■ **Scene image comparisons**
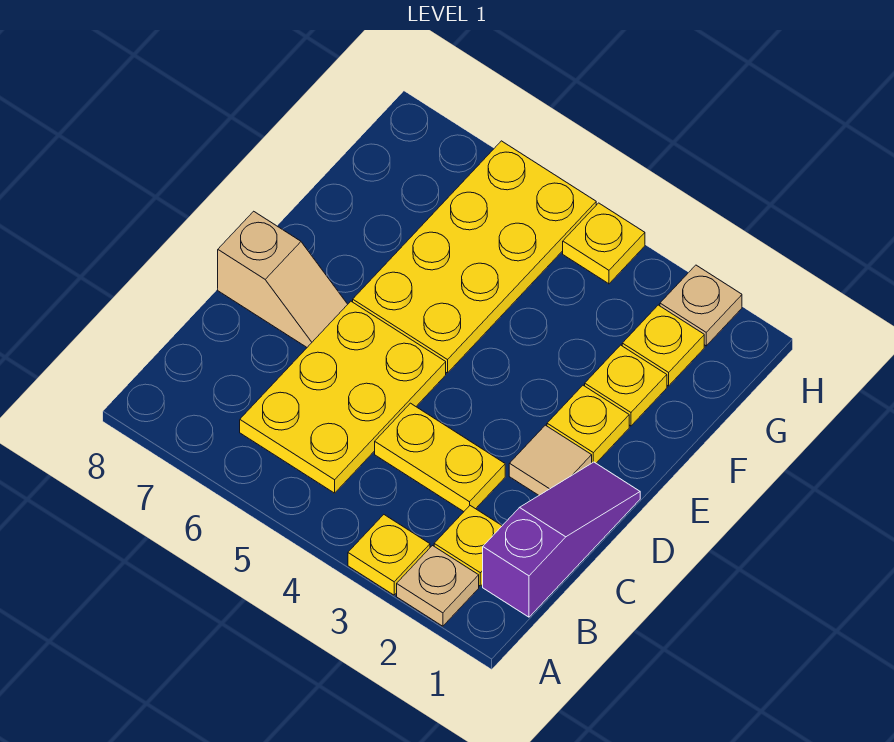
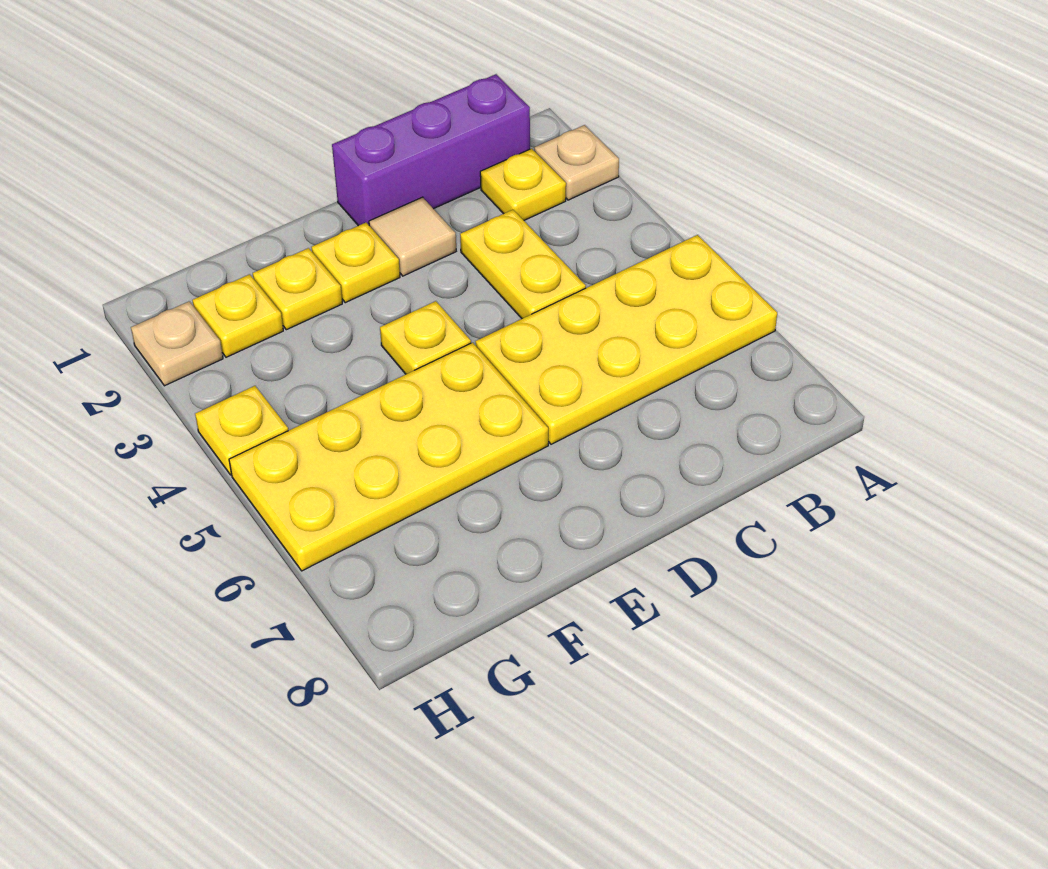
yellow plate A3 level 1 -> yellow plate E4 level 1
purple slope B1:D1 level 1 top B -> purple brick B1:D1 level 1
yellow plate B5:D6 level 1 -> yellow plate A5:D6 level 1
tan slope D7:D8 level 1 top 8 -> none

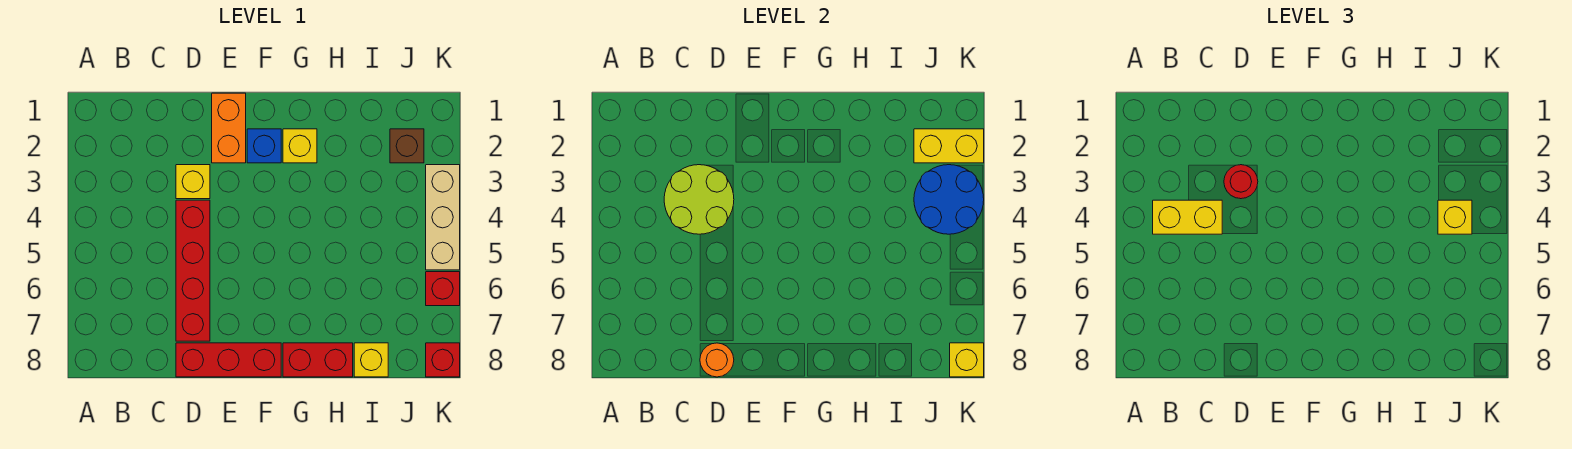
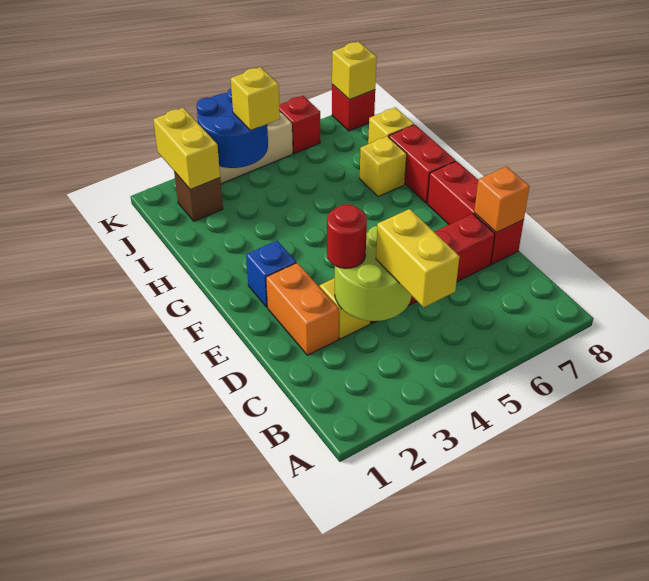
orange round brick D8 level 2 -> orange brick D8 level 2
orange brick E1:E2 level 1 -> orange brick D2:E2 level 1
yellow brick G2 level 1 -> yellow brick H7 level 1

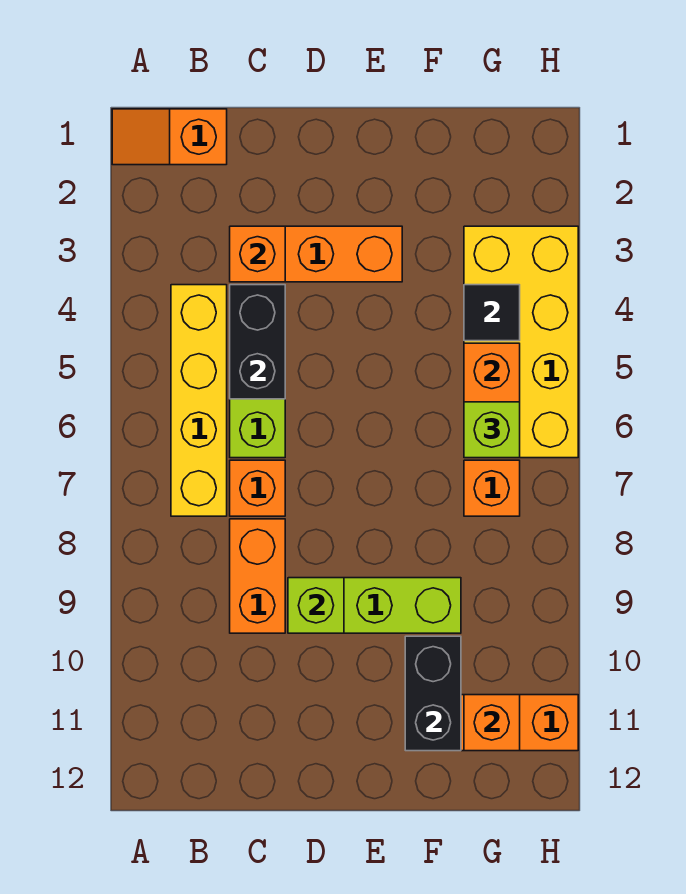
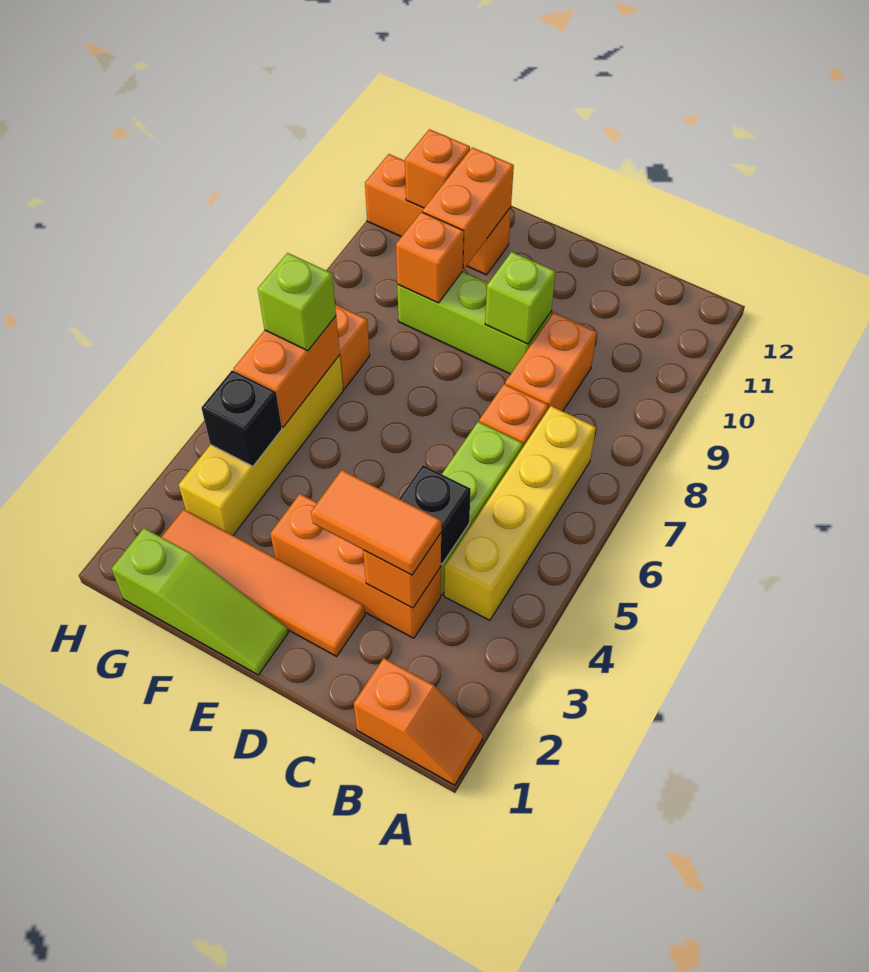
none -> orange tile C3:D3 level 3
black brick C4:C5 level 2 -> black brick C4 level 2
none -> orange tile D2:G2 level 1
none -> lime slope E1:G1 level 1 top G
none -> orange brick F9 level 2
black brick F10:F11 level 2 -> orange brick F10:F11 level 2
yellow brick G3:H6 level 1 -> yellow brick G3:G6 level 1
black tile G4 level 2 -> black brick G4 level 2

■ **Exercise aim**
Show the lines of the entries that include the string "brick", copying each in full.

■ **Your solution**
purple slope B1:D1 level 1 top B -> purple brick B1:D1 level 1
orange round brick D8 level 2 -> orange brick D8 level 2
orange brick E1:E2 level 1 -> orange brick D2:E2 level 1
yellow brick G2 level 1 -> yellow brick H7 level 1
black brick C4:C5 level 2 -> black brick C4 level 2
none -> orange brick F9 level 2
black brick F10:F11 level 2 -> orange brick F10:F11 level 2
yellow brick G3:H6 level 1 -> yellow brick G3:G6 level 1
black tile G4 level 2 -> black brick G4 level 2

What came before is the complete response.